§ **Instructions for the task**
Print each line exactly, from the one with "- relocated: PinkGoblet" to the very last line of the listing, and keep the pictures out.

§ **Supplied records**
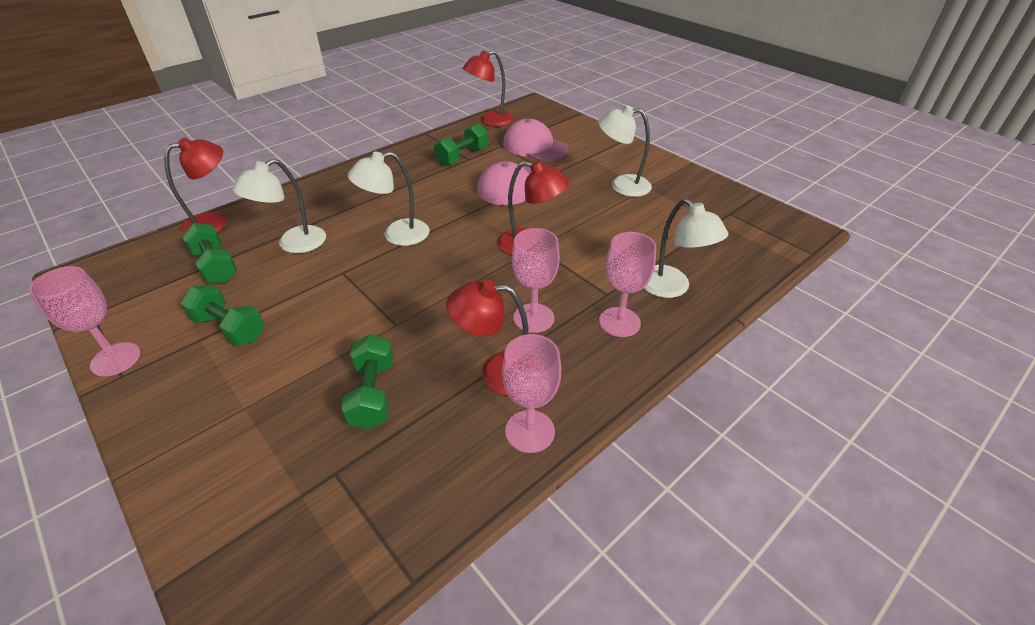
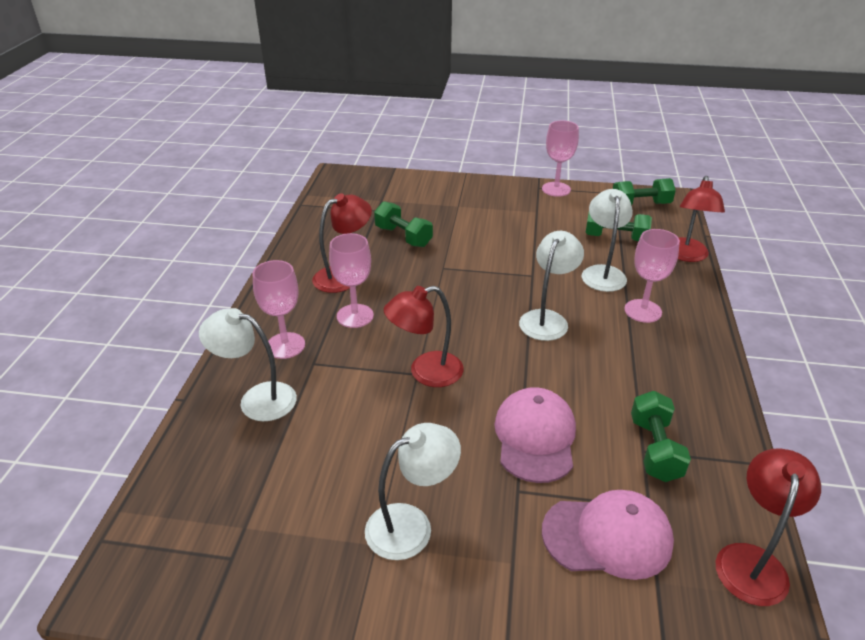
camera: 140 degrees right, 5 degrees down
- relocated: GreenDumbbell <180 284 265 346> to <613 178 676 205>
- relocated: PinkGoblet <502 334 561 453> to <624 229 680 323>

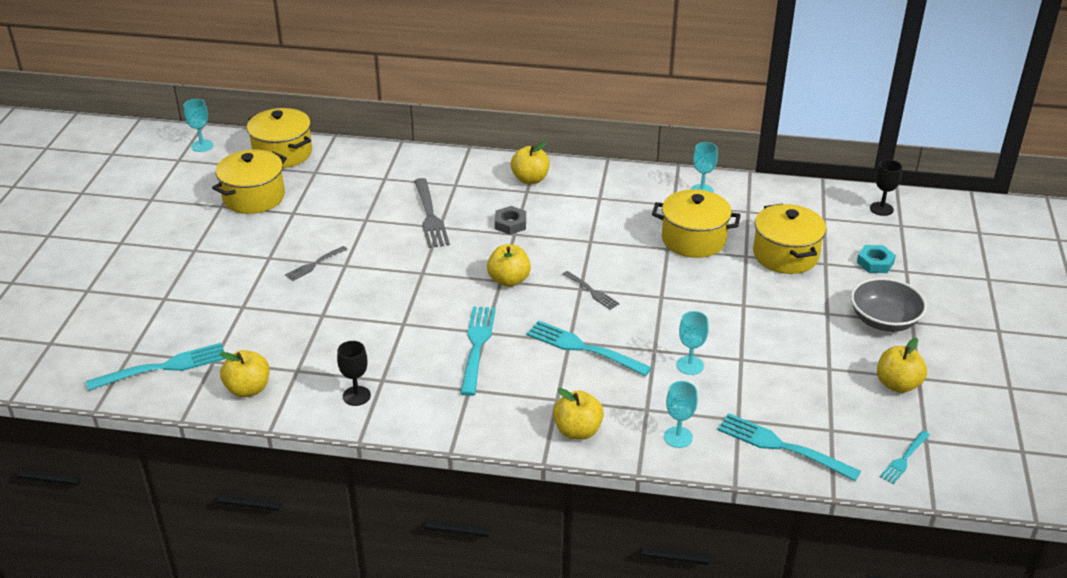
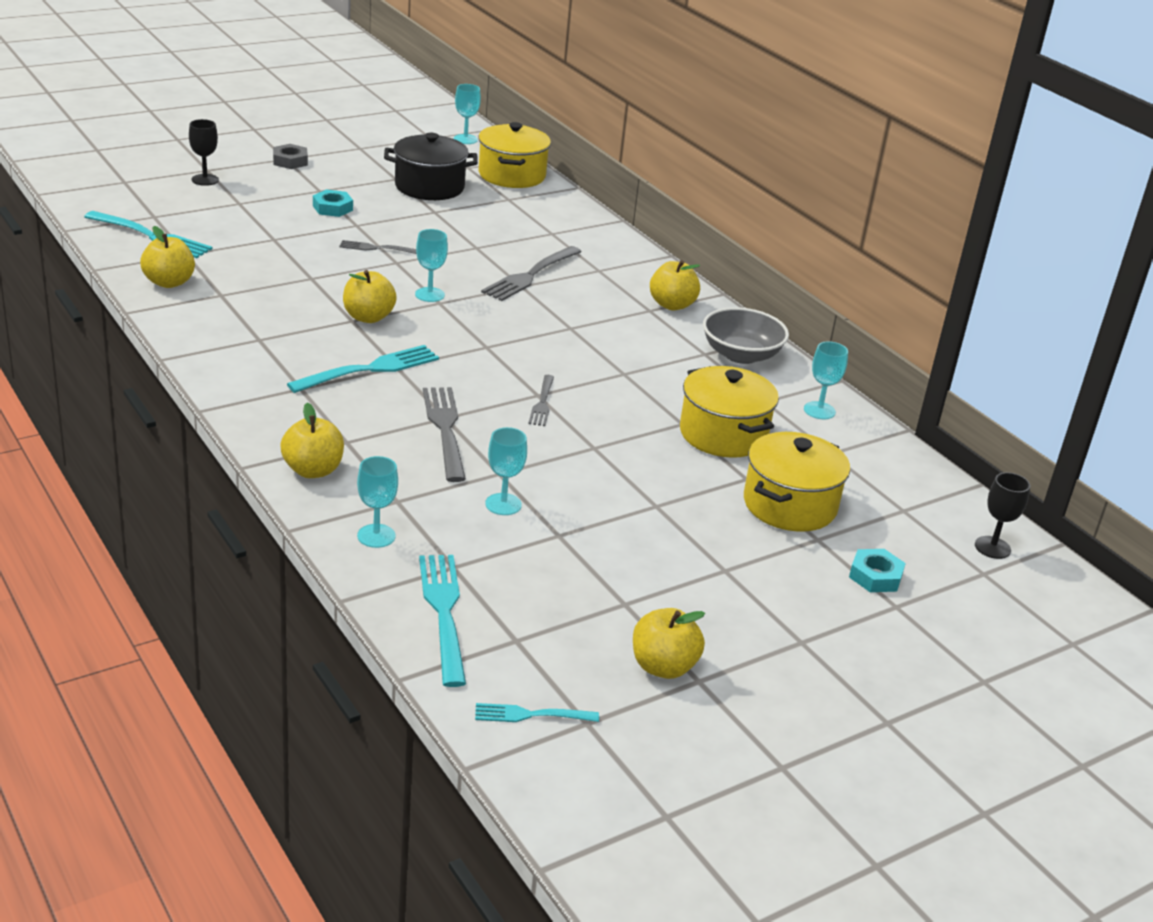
camera: 45 degrees right, 5 degrees down
- colour: YellowPot <212 150 287 214> to BlackPot <384 133 478 200>
- relocated: GreyNut <495 206 526 235> to <273 144 308 169>
- relocated: YellowApple <487 244 531 287> to <343 270 397 323>
- relocated: GreyBowl <851 278 927 332> to <703 307 789 364>
- colour: TurquoiseFork <527 320 652 376> to GreyFork <423 387 466 482>
- relocated: BlackGoblet <337 341 371 406> to <189 119 219 186>
- appeared: TurquoiseNut <313 189 353 217>
- appeared: TurquoiseGoblet <415 229 448 302>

§ **Result**
- relocated: PinkGoblet <502 334 561 453> to <624 229 680 323>

camera: 45 degrees right, 5 degrees down
- colour: YellowPot <212 150 287 214> to BlackPot <384 133 478 200>
- relocated: GreyNut <495 206 526 235> to <273 144 308 169>
- relocated: YellowApple <487 244 531 287> to <343 270 397 323>
- relocated: GreyBowl <851 278 927 332> to <703 307 789 364>
- colour: TurquoiseFork <527 320 652 376> to GreyFork <423 387 466 482>
- relocated: BlackGoblet <337 341 371 406> to <189 119 219 186>
- appeared: TurquoiseNut <313 189 353 217>
- appeared: TurquoiseGoblet <415 229 448 302>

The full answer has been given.